— TASK STATEMENT —
When you reach the line with "yellow carrot: 0 -> 2" in the data below, begin printing lines exactly, and stop once the line with "yellow scissors: 1 -> 4" has been printed.
Top of DATA RECORDS
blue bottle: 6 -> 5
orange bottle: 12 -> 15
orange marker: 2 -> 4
Bottom of DATA RECORDS
Top of DATA RECORDS
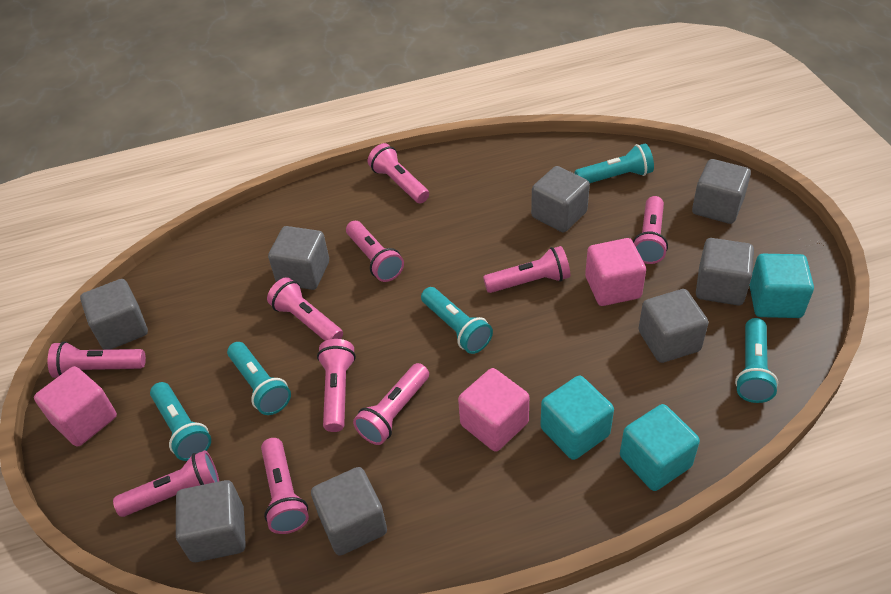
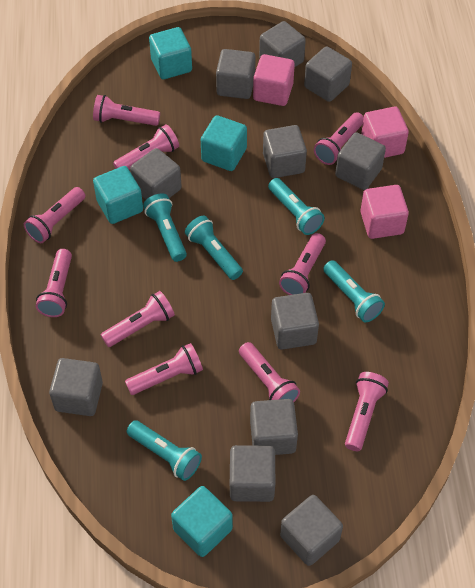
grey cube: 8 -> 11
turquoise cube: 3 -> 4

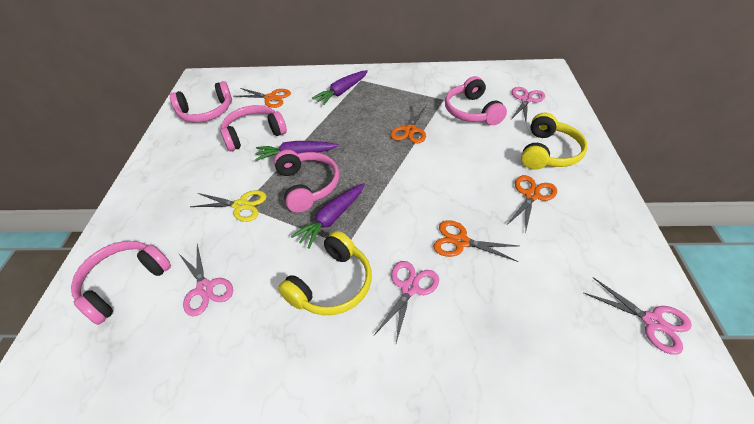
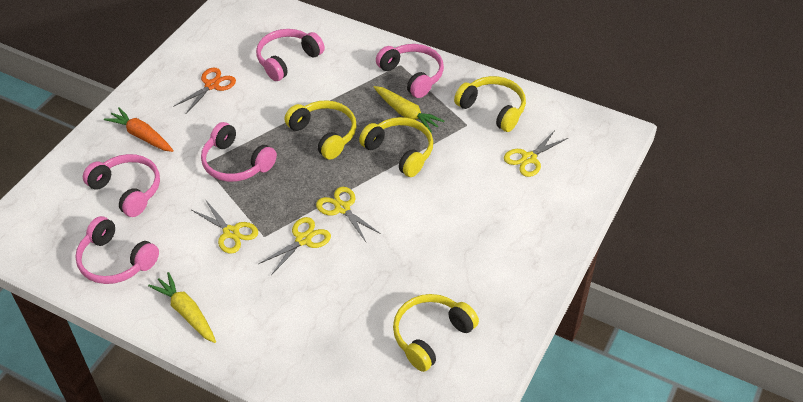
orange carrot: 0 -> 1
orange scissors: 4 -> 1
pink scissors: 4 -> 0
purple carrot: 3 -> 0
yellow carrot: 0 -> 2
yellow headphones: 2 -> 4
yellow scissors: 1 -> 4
Bottom of DATA RECORDS
— OUTPUT OF THE EXERCISE —
yellow carrot: 0 -> 2
yellow headphones: 2 -> 4
yellow scissors: 1 -> 4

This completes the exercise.